*Available records*.
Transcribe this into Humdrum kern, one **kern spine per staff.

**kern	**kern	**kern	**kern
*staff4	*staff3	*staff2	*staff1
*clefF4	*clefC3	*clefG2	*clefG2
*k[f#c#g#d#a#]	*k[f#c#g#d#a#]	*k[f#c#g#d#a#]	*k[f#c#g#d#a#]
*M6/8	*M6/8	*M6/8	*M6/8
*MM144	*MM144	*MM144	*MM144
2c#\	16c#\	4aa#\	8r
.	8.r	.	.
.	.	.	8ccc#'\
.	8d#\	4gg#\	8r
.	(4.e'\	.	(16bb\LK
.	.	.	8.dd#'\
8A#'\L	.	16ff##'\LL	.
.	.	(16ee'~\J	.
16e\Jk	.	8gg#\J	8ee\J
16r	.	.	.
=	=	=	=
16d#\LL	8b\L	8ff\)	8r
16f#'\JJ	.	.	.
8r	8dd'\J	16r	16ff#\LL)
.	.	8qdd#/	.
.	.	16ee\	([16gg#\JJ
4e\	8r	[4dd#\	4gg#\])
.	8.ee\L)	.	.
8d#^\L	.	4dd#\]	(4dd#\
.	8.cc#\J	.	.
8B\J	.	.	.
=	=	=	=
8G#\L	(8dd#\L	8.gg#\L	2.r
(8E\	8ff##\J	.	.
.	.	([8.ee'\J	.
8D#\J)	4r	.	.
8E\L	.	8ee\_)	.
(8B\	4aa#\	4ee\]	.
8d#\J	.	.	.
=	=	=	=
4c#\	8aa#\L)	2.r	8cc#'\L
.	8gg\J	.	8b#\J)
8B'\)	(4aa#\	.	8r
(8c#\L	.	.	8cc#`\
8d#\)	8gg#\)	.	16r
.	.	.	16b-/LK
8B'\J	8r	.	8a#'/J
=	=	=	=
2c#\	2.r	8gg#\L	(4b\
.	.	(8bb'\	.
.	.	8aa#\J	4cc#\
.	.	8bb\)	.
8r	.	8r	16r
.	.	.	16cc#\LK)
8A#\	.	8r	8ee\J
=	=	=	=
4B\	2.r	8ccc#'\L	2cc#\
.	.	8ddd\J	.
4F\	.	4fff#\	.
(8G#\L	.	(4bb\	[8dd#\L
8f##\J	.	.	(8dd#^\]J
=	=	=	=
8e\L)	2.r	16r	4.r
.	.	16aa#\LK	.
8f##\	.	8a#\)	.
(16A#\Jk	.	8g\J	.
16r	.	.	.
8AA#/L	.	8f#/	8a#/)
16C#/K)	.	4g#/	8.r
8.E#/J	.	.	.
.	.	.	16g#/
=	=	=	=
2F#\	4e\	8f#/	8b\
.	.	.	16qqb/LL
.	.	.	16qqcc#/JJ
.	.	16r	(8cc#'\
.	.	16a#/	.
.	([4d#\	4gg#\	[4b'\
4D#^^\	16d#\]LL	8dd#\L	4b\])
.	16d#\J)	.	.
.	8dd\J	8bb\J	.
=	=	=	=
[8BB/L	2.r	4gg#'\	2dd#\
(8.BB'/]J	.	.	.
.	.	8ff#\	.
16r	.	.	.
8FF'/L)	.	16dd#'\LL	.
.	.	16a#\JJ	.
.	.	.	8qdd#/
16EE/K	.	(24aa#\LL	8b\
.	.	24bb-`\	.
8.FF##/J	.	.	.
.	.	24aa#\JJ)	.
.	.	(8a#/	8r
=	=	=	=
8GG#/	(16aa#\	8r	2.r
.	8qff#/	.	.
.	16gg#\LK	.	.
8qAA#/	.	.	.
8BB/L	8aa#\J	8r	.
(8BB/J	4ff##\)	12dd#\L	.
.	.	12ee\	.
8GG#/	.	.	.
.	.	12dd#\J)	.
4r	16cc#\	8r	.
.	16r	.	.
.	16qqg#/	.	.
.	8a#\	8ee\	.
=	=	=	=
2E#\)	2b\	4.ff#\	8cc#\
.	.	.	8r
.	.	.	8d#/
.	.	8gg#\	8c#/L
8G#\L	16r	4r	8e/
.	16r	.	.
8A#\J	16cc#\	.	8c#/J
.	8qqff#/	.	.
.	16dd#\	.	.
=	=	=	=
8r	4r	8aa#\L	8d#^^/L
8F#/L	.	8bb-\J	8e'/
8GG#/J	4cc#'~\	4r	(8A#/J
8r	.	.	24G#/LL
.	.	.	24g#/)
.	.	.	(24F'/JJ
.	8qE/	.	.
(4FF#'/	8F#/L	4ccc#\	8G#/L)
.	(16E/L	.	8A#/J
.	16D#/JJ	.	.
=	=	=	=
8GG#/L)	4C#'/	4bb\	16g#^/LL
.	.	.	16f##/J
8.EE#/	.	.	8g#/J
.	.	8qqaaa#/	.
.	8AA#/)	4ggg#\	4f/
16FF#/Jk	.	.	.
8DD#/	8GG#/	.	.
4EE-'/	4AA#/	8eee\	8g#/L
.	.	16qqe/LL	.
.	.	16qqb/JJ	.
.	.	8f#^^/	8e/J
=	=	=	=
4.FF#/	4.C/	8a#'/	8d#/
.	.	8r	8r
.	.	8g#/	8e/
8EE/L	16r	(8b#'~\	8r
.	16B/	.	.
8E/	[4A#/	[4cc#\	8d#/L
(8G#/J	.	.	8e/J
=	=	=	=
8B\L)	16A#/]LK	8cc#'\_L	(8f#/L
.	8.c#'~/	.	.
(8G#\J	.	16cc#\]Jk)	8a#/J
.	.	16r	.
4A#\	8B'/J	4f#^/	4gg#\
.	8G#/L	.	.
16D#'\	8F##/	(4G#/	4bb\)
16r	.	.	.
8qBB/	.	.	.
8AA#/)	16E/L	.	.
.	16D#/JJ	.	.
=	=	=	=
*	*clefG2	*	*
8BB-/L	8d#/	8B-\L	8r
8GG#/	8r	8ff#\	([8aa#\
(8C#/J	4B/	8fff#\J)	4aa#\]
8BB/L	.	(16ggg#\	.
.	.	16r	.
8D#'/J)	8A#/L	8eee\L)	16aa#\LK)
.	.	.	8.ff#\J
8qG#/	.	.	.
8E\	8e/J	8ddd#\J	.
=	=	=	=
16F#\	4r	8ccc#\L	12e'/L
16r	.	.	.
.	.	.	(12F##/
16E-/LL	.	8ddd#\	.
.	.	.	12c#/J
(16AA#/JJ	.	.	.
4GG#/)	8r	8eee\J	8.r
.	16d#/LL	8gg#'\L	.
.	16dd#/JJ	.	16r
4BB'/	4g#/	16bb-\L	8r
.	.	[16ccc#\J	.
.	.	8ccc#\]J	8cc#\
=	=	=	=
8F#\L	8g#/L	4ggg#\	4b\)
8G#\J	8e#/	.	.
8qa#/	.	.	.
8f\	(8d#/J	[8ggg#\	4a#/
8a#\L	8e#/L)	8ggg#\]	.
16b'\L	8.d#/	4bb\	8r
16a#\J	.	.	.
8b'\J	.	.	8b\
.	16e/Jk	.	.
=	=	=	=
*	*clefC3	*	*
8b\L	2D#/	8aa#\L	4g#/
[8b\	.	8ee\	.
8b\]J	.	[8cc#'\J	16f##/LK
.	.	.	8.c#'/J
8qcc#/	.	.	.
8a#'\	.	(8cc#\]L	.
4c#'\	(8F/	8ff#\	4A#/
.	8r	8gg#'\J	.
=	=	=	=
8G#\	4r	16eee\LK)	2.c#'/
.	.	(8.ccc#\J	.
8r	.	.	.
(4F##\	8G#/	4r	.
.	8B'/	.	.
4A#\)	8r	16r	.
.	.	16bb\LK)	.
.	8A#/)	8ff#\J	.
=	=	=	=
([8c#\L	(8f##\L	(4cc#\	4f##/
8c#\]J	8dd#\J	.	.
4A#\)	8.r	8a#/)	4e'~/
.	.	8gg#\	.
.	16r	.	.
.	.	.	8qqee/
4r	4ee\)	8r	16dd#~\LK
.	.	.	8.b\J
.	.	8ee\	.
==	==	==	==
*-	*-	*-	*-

*Instructions for the task*. List every line in the records that contains the string "kern", matching uppercase and lowercase letters exactly.

*Exercise result*.
Transcribe this into Humdrum kern, one **kern spine per staff.
**kern	**kern	**kern	**kern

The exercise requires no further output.